-- DATA follows --
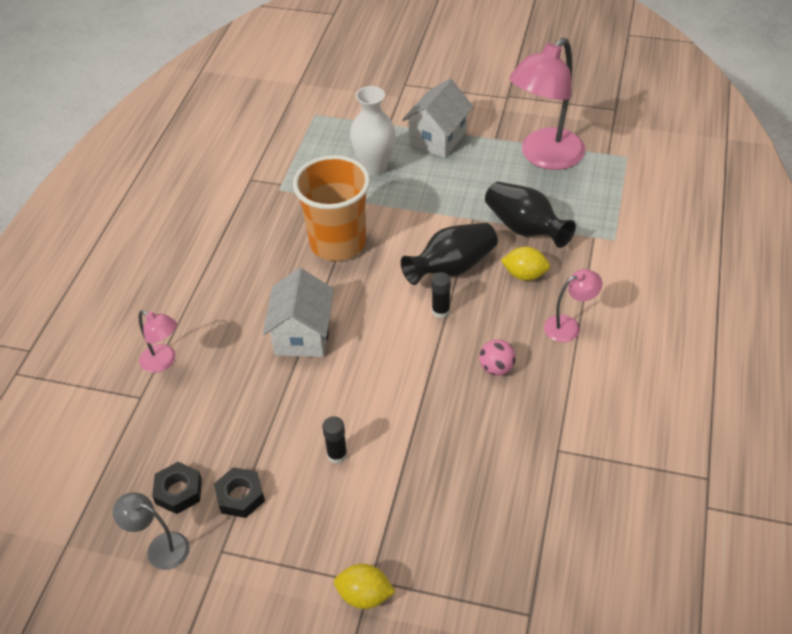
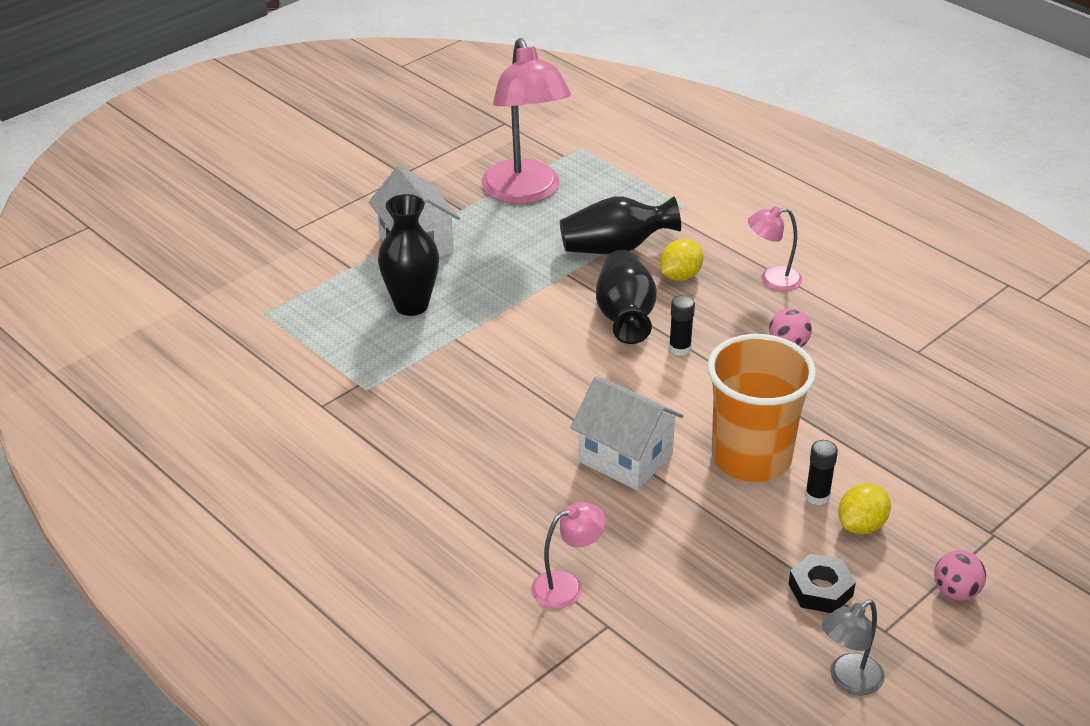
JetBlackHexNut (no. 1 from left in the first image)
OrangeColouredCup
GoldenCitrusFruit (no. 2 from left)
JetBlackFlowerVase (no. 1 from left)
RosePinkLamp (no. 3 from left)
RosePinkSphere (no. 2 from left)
-- DATA concluded --
- ACTIVITY
Restate it all word for word: every record, no pictures.

- EXERCISE RESPONSE
JetBlackHexNut (no. 1 from left in the first image)
OrangeColouredCup
GoldenCitrusFruit (no. 2 from left)
JetBlackFlowerVase (no. 1 from left)
RosePinkLamp (no. 3 from left)
RosePinkSphere (no. 2 from left)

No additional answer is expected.